» RECORDS PROVIDED
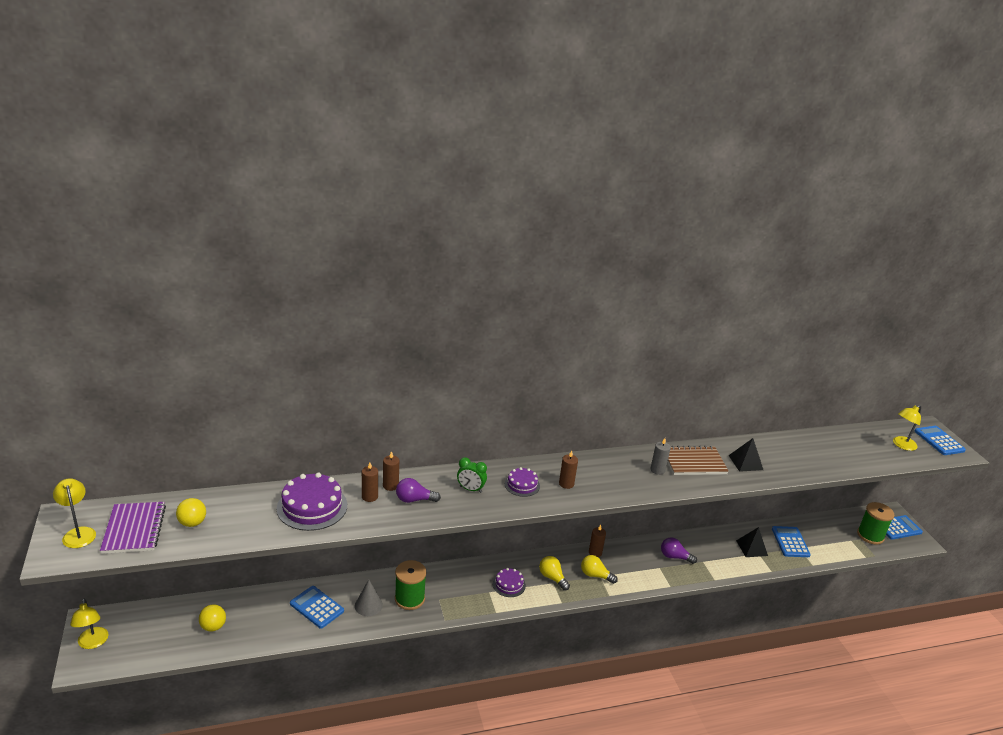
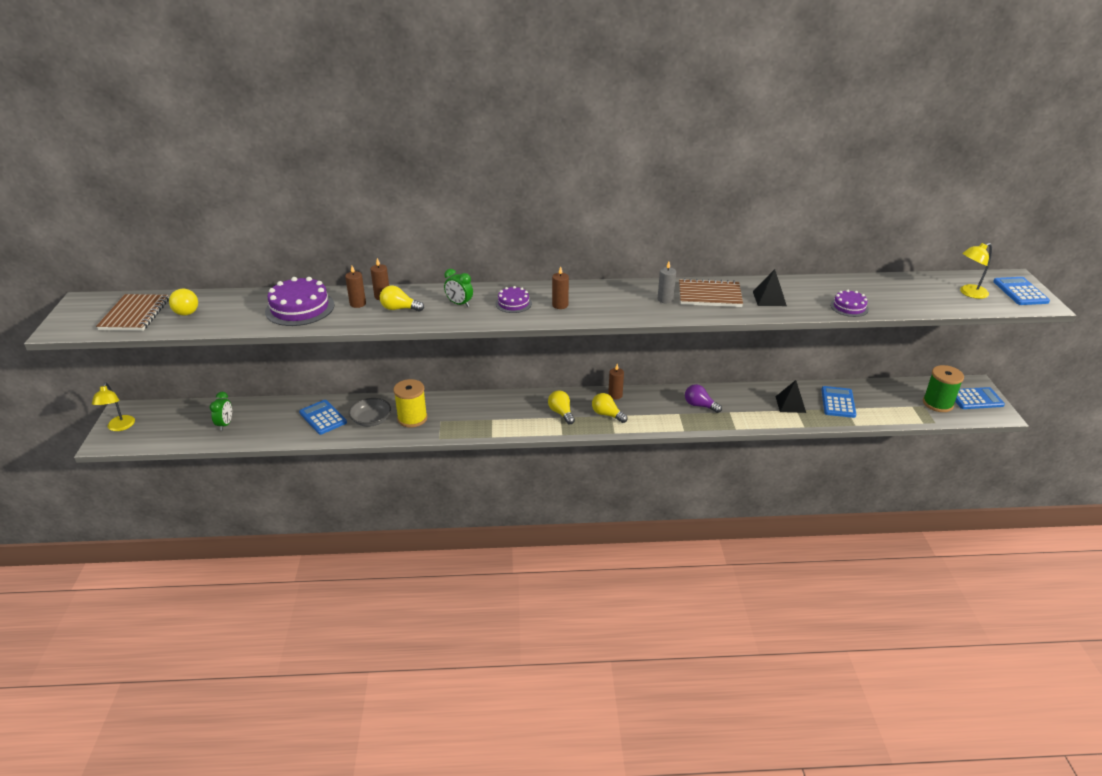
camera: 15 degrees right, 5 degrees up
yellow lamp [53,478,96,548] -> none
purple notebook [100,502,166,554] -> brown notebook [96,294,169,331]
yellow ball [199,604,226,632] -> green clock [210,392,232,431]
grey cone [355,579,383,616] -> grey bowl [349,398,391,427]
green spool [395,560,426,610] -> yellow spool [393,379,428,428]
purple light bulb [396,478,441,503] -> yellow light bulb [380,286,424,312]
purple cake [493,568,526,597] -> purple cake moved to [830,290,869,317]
* * *
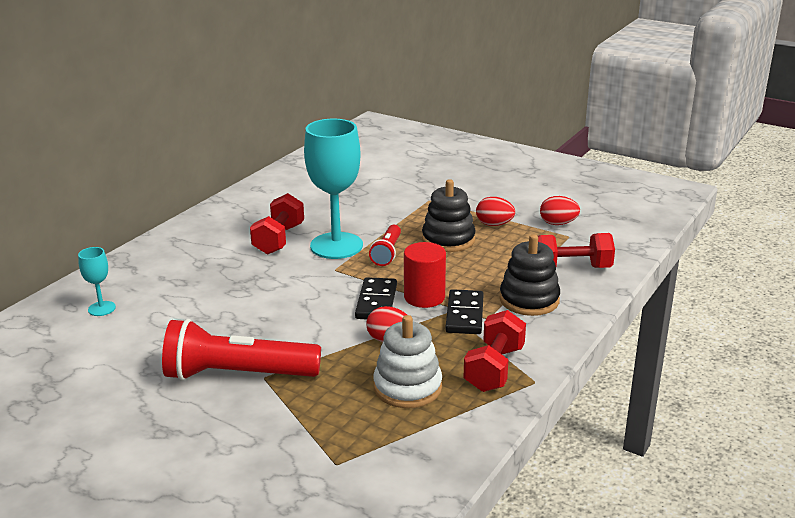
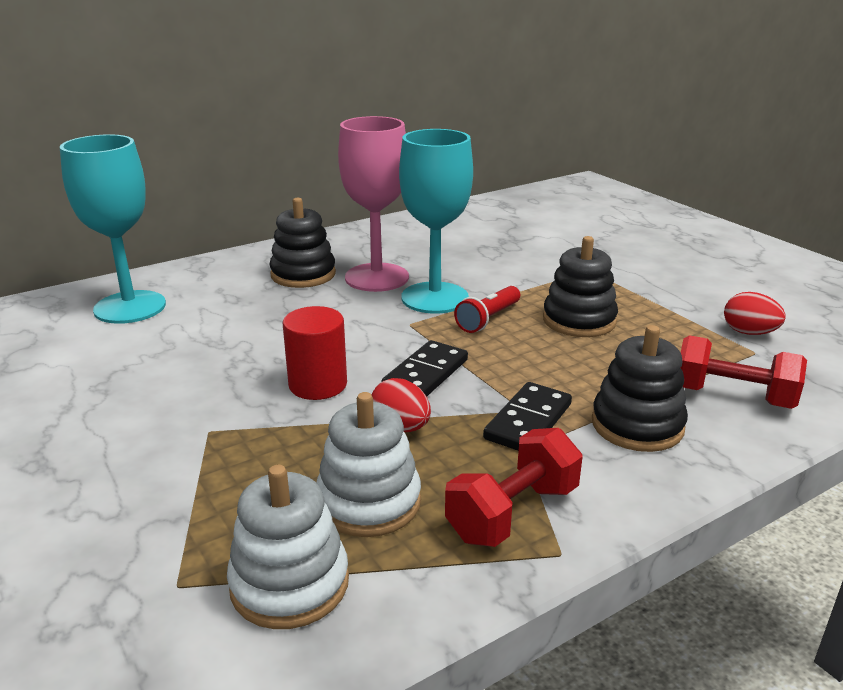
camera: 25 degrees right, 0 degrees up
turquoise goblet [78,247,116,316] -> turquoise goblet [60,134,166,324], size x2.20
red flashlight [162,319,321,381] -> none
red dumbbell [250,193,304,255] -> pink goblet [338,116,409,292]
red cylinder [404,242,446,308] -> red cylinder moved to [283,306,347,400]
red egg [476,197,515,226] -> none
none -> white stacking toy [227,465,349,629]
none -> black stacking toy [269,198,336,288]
==
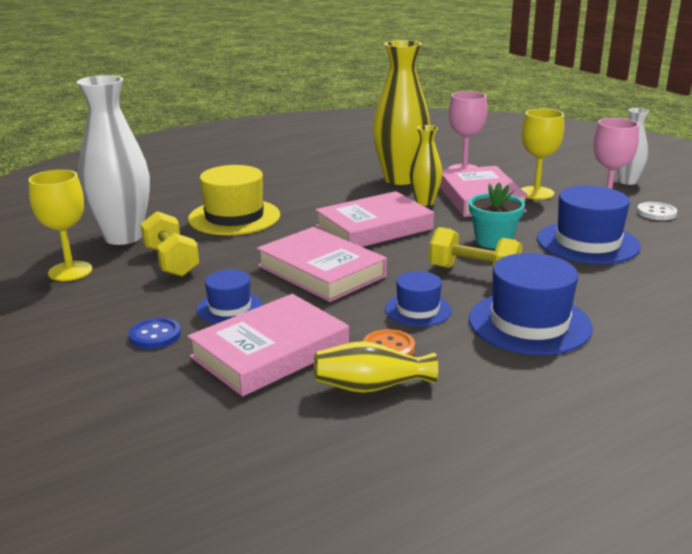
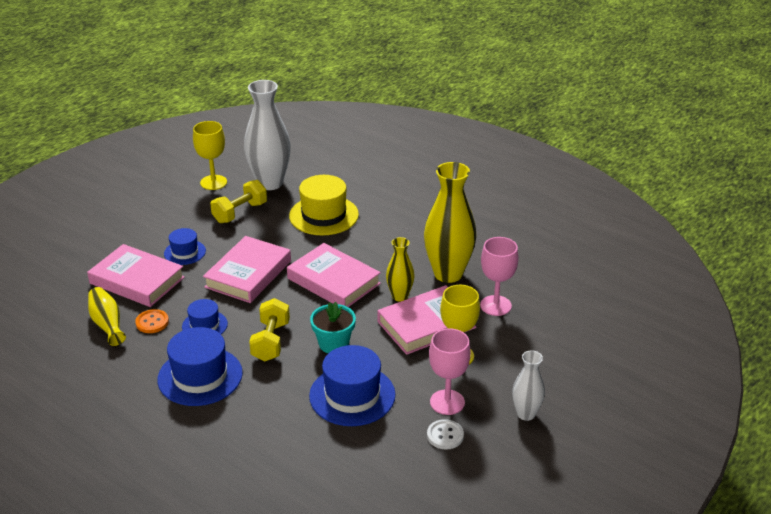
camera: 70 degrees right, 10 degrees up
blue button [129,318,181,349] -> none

» TASK INSTRUCTIONS
Copy each line in the entries above where "stacking" turns up.

» EXERCISE ANSWER
none -> white stacking toy [227,465,349,629]
none -> black stacking toy [269,198,336,288]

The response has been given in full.